Input rows start

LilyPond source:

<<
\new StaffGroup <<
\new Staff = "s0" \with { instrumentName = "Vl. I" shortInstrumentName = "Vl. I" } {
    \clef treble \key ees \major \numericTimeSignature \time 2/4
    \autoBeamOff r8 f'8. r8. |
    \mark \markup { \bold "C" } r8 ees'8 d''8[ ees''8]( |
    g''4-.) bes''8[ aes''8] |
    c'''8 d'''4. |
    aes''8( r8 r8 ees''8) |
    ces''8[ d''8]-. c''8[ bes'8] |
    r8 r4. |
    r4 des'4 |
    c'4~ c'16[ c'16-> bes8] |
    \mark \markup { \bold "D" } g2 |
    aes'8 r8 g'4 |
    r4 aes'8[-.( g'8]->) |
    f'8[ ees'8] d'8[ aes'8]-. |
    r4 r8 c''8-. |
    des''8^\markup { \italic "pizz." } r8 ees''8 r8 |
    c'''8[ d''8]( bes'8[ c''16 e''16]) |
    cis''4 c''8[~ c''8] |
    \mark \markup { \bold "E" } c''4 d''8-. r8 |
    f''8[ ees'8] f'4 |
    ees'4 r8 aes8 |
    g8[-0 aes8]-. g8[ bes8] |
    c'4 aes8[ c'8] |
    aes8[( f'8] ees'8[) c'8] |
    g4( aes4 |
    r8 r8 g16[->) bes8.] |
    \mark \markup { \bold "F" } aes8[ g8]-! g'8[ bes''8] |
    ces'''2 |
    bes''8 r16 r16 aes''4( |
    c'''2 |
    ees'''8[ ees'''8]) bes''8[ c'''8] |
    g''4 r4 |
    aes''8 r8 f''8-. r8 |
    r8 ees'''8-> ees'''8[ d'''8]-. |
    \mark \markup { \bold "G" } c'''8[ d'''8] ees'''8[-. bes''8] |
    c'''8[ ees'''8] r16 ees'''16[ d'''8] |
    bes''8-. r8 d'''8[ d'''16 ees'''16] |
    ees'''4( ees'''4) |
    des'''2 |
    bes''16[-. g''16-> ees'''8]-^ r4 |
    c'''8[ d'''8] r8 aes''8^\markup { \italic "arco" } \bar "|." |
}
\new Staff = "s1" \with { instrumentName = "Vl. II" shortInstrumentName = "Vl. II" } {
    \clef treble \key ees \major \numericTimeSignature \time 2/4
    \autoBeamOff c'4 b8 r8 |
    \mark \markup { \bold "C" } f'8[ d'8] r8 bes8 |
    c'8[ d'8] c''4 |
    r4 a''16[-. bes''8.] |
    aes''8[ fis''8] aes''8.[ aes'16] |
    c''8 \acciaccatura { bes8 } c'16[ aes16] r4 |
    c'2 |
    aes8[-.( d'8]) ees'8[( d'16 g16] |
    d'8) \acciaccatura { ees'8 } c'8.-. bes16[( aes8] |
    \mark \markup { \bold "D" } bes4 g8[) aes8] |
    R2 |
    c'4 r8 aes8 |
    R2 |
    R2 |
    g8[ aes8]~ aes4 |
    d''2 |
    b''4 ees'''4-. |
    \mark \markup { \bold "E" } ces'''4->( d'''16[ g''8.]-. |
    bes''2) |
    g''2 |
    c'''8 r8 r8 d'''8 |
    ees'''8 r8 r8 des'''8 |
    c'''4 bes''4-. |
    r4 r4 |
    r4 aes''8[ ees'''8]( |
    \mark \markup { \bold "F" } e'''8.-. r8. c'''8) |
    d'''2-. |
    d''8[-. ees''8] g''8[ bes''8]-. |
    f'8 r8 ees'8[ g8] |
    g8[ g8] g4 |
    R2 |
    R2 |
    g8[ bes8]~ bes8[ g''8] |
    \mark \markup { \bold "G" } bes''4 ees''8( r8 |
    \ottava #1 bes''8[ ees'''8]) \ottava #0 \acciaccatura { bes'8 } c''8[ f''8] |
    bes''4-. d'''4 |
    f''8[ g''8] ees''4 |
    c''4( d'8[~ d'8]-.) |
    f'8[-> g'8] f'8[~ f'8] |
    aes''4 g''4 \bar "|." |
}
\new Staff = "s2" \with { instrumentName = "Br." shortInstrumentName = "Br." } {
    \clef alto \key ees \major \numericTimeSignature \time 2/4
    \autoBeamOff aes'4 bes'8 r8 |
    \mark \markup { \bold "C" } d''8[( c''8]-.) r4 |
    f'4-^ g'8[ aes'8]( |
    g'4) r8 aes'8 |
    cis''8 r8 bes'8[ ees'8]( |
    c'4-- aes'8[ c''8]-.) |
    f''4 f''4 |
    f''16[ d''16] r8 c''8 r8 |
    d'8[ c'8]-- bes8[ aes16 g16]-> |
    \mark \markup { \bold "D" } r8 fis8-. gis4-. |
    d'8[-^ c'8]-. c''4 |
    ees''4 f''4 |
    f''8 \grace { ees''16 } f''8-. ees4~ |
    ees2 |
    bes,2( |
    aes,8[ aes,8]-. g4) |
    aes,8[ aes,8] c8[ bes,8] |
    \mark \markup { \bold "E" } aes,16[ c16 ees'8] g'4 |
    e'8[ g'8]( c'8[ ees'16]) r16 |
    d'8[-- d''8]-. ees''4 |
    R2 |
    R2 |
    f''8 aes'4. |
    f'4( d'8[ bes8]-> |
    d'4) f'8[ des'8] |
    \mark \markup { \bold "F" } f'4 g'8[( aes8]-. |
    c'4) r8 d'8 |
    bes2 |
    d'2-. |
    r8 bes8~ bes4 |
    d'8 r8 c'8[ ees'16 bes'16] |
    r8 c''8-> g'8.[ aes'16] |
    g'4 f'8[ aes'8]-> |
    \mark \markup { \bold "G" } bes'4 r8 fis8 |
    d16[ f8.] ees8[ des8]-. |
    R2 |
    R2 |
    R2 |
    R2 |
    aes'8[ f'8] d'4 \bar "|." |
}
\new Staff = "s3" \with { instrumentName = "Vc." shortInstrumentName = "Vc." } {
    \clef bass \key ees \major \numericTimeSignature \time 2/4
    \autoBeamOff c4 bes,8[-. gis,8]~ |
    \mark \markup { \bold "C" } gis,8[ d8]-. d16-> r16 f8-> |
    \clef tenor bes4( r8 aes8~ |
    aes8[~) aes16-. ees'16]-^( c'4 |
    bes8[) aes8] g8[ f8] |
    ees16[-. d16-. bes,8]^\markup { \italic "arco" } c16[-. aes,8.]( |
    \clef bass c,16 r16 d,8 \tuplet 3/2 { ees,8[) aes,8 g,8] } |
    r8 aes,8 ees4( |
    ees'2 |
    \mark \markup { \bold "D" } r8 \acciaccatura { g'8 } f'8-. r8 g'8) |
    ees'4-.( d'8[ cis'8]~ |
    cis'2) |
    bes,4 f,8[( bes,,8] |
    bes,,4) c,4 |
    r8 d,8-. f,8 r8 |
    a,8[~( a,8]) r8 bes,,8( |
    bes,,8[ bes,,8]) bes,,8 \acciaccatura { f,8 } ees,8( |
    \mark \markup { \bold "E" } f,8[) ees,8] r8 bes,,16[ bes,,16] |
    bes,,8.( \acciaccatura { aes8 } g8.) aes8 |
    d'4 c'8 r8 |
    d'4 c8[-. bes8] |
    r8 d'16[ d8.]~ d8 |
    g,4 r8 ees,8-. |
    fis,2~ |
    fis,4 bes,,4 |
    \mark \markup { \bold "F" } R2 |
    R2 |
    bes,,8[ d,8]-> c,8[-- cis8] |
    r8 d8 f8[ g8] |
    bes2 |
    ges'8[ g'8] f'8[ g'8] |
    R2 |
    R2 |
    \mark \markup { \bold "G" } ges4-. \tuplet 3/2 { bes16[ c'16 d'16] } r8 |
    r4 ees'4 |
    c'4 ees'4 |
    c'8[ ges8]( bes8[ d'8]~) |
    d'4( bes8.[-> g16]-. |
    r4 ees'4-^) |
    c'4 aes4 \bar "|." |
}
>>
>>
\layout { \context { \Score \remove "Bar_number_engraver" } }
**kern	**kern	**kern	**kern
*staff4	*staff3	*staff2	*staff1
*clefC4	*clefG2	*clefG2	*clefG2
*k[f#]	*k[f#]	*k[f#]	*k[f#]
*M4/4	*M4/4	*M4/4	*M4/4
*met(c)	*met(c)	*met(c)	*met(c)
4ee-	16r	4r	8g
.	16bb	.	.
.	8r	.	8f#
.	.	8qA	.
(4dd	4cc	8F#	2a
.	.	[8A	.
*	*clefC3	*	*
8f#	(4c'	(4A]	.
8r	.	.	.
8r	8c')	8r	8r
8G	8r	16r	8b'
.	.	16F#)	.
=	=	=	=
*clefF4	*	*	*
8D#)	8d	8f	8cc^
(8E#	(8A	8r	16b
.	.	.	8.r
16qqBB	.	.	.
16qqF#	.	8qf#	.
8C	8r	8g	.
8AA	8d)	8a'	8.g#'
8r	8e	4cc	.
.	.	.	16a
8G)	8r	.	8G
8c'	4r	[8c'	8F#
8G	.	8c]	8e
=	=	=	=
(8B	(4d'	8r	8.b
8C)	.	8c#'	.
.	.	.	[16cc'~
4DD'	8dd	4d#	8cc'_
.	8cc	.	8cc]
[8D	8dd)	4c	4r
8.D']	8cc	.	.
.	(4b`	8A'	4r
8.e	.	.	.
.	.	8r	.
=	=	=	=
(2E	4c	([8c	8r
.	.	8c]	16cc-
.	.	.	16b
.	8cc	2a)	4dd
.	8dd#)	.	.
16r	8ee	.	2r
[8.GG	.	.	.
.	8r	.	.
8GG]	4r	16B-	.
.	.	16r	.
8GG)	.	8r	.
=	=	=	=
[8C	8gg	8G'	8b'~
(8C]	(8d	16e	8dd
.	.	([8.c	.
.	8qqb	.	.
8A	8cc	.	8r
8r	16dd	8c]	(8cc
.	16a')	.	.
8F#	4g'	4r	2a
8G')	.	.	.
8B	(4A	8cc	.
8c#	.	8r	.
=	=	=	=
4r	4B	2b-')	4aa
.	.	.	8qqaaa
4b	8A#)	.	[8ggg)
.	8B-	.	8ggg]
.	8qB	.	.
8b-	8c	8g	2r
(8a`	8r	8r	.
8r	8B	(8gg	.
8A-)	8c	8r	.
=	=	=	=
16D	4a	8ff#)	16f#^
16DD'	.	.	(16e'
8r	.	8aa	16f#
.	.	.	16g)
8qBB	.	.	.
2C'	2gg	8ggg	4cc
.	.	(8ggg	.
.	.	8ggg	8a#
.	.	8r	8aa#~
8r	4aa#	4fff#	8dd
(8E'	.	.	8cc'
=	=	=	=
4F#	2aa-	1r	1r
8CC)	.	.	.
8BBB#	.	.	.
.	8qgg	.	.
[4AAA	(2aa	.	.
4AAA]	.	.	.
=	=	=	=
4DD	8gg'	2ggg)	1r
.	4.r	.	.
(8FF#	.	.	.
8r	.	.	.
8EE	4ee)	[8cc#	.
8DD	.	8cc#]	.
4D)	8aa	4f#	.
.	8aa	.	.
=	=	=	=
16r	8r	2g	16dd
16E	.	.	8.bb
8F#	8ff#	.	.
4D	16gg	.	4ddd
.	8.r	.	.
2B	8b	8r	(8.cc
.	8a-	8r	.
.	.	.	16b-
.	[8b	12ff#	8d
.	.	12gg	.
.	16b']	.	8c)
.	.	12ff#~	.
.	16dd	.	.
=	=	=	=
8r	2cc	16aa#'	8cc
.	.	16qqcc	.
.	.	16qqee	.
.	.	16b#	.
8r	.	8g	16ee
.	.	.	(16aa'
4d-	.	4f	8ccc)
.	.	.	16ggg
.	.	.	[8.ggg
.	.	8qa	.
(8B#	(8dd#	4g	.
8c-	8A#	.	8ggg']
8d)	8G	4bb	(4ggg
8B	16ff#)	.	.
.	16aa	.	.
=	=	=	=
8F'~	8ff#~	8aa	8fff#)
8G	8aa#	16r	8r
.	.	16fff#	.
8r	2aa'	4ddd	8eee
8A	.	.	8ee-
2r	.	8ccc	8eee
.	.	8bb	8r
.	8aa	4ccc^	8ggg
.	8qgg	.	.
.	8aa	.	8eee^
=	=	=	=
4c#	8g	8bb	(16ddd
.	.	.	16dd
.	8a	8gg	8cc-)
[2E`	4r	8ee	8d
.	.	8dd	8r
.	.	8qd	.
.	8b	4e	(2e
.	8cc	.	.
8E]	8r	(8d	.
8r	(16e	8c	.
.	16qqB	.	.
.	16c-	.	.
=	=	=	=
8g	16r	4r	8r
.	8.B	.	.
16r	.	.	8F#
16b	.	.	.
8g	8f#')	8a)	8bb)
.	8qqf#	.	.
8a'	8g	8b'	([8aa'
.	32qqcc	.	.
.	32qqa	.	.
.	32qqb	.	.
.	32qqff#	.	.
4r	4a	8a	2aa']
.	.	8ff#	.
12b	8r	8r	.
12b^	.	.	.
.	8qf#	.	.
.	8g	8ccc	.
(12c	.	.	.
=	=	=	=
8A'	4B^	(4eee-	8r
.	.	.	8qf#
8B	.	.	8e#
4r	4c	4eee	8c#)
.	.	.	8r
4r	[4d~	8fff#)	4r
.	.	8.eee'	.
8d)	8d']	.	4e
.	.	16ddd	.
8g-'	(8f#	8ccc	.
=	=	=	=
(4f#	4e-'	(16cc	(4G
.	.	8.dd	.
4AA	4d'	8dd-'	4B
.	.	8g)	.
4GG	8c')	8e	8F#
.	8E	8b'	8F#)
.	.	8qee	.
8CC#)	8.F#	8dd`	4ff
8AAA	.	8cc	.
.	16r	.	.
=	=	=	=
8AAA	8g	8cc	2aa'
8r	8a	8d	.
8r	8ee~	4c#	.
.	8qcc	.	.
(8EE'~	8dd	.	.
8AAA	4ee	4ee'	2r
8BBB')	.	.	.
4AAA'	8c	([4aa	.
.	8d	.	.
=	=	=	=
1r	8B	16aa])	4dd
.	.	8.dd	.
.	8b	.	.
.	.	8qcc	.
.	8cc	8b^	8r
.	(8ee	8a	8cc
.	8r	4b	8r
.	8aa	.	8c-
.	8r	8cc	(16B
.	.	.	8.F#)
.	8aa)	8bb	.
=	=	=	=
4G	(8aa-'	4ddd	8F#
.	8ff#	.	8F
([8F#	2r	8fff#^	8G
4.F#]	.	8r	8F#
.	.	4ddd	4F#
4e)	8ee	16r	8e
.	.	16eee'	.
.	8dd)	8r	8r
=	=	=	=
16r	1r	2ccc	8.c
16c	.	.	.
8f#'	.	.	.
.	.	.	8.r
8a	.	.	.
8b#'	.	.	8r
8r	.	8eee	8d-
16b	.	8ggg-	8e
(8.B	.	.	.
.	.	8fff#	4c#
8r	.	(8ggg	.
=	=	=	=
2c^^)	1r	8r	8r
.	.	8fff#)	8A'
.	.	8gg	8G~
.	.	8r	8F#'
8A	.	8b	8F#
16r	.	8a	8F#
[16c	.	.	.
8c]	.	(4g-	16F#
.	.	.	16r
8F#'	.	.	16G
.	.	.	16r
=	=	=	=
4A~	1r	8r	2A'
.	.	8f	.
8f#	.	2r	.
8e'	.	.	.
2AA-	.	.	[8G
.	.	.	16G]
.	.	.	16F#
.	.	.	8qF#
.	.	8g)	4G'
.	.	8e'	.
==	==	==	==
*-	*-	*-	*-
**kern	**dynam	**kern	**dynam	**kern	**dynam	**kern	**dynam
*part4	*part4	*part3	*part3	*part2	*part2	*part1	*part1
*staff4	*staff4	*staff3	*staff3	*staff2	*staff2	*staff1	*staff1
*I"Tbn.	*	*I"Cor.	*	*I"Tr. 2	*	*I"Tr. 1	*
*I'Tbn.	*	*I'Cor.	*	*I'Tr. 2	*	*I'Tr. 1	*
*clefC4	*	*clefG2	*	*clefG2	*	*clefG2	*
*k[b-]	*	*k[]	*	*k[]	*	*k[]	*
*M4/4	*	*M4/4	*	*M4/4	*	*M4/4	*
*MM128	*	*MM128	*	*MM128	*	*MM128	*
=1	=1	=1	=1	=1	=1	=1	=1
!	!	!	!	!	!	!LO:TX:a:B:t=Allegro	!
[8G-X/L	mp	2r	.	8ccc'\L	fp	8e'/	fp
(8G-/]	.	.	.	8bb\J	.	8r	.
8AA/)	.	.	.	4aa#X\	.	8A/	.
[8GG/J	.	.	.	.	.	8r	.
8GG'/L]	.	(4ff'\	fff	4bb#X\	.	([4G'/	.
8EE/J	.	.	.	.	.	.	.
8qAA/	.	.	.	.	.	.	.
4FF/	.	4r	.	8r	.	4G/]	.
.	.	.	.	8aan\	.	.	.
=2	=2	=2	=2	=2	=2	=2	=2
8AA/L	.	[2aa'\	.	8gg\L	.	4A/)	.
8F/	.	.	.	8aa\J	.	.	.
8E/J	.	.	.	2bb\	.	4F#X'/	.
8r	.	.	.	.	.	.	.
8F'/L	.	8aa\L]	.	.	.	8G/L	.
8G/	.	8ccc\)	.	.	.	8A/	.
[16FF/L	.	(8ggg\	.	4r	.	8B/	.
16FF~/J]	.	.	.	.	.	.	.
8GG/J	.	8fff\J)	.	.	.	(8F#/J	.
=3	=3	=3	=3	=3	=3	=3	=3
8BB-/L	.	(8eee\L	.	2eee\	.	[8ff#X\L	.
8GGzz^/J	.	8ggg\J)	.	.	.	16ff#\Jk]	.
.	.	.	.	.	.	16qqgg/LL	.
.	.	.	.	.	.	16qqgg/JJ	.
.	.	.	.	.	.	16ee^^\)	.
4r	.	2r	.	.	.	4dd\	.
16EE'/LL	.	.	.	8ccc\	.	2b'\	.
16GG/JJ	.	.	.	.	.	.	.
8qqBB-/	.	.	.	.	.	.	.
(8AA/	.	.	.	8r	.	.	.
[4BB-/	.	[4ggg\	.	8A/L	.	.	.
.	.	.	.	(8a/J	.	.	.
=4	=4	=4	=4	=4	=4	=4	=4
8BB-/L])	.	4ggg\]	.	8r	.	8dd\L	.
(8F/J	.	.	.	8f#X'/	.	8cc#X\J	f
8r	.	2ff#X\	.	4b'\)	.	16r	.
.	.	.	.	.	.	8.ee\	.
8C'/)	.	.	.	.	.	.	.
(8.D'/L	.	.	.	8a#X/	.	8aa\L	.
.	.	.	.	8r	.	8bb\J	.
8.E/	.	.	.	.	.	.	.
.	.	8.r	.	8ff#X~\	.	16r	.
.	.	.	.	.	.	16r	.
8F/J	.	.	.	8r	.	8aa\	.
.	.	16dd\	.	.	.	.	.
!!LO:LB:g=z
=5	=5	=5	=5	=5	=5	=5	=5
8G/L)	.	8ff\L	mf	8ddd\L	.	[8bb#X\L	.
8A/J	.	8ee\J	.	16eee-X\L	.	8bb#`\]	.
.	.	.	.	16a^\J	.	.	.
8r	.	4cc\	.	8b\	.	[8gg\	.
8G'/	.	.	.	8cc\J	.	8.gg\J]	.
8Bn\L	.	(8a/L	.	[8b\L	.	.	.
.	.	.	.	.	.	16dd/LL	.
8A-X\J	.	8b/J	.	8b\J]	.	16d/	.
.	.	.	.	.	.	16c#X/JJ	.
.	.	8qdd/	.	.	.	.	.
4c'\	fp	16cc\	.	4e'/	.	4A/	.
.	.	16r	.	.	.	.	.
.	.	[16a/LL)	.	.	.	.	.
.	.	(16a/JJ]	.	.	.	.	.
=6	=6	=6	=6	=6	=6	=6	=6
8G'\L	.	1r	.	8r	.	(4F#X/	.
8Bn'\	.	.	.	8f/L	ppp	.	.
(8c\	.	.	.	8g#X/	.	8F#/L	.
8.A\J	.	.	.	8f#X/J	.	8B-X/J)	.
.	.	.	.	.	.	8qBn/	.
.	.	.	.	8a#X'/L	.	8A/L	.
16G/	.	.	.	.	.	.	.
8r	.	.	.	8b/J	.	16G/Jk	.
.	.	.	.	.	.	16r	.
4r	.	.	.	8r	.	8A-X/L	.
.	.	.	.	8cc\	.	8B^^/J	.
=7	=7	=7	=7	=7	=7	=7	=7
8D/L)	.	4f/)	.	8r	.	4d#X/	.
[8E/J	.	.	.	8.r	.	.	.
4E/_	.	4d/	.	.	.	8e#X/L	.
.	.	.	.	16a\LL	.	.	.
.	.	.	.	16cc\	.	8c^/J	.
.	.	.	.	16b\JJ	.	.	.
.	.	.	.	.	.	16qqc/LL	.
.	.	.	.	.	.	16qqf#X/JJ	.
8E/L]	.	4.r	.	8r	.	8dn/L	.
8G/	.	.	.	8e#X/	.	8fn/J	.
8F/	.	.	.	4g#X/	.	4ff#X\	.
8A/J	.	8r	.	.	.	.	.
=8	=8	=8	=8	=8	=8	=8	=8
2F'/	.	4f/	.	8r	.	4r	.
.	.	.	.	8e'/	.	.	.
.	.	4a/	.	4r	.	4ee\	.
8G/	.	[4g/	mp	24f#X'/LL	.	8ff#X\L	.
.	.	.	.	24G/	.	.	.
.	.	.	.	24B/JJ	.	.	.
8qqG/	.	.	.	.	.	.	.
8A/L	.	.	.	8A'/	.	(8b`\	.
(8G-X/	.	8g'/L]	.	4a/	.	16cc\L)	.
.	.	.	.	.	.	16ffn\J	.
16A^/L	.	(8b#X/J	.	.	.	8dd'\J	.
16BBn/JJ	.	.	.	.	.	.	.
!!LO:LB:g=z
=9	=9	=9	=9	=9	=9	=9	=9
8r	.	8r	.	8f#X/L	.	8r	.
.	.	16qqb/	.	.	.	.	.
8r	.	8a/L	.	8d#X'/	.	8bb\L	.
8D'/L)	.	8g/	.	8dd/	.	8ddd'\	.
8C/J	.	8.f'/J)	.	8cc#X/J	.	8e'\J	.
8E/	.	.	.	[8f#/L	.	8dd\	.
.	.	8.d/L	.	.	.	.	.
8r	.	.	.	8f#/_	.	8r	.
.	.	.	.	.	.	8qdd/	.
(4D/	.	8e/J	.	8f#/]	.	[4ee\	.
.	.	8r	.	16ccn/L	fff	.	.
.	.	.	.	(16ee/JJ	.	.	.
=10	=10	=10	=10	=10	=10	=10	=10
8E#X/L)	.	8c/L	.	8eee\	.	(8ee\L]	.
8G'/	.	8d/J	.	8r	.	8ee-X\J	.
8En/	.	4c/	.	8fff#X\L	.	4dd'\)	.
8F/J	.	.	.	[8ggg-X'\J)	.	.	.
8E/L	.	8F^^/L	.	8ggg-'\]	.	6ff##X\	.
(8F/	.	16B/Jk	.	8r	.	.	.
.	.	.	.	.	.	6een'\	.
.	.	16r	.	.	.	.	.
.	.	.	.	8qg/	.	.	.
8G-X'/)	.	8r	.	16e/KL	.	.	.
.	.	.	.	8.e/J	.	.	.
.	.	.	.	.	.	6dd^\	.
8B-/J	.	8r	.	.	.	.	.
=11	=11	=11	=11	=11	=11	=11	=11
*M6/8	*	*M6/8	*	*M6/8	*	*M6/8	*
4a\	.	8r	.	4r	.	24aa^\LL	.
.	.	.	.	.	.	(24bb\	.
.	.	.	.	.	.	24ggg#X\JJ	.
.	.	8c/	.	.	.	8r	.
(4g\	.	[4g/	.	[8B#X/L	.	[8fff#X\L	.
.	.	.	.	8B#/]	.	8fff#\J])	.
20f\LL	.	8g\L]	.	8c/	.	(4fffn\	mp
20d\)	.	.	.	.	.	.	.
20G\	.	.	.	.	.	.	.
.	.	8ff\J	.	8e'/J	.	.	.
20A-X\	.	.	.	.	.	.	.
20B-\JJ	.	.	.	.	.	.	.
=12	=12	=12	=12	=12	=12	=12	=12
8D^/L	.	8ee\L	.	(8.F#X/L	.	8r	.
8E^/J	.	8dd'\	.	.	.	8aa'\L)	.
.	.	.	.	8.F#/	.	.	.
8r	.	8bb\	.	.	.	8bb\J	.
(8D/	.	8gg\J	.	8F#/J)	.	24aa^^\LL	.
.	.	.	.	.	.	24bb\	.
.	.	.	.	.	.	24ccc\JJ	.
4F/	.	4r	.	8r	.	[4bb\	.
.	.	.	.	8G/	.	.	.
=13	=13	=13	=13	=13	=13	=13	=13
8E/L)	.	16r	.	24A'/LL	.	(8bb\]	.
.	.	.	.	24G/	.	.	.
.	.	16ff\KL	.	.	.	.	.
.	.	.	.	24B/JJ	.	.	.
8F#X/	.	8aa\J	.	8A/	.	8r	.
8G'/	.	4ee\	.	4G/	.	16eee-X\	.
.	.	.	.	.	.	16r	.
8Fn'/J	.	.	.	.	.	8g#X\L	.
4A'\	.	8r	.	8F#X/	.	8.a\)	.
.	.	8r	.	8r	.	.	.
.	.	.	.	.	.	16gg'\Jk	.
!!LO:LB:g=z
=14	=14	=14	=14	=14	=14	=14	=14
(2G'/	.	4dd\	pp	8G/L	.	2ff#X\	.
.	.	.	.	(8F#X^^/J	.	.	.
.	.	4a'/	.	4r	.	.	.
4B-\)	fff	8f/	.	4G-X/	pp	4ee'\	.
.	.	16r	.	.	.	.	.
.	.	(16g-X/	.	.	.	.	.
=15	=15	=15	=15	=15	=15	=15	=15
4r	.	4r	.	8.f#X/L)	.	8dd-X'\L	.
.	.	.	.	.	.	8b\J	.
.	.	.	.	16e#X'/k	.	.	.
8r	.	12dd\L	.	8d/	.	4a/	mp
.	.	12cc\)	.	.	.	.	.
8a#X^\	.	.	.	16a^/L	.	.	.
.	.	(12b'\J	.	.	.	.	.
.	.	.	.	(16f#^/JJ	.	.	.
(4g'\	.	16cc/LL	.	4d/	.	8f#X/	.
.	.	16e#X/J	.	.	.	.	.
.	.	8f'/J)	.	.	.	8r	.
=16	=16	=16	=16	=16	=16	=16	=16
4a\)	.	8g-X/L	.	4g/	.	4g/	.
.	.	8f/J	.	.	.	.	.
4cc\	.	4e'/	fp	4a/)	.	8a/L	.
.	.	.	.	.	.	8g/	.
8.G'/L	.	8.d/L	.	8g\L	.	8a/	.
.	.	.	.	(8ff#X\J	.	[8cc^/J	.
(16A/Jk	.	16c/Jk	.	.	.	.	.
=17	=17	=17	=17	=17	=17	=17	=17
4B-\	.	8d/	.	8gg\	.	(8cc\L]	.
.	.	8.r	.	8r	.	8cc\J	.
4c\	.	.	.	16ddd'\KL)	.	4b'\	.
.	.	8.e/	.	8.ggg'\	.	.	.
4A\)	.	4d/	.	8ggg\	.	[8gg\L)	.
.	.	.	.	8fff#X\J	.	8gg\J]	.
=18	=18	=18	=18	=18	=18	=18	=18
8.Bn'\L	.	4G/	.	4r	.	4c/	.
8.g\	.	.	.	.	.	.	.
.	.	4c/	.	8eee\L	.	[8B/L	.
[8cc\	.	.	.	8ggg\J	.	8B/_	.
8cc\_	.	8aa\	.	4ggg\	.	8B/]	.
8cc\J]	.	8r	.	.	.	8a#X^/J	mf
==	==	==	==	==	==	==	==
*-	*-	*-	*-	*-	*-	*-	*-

Input rows end

### Exercise details
Copy every line of the material that contains the string "instrumentName". Case counts, so match only that exact capitalization.

### Result
\new Staff = "s0" \with { instrumentName = "Vl. I" shortInstrumentName = "Vl. I" } {
\new Staff = "s1" \with { instrumentName = "Vl. II" shortInstrumentName = "Vl. II" } {
\new Staff = "s2" \with { instrumentName = "Br." shortInstrumentName = "Br." } {
\new Staff = "s3" \with { instrumentName = "Vc." shortInstrumentName = "Vc." } {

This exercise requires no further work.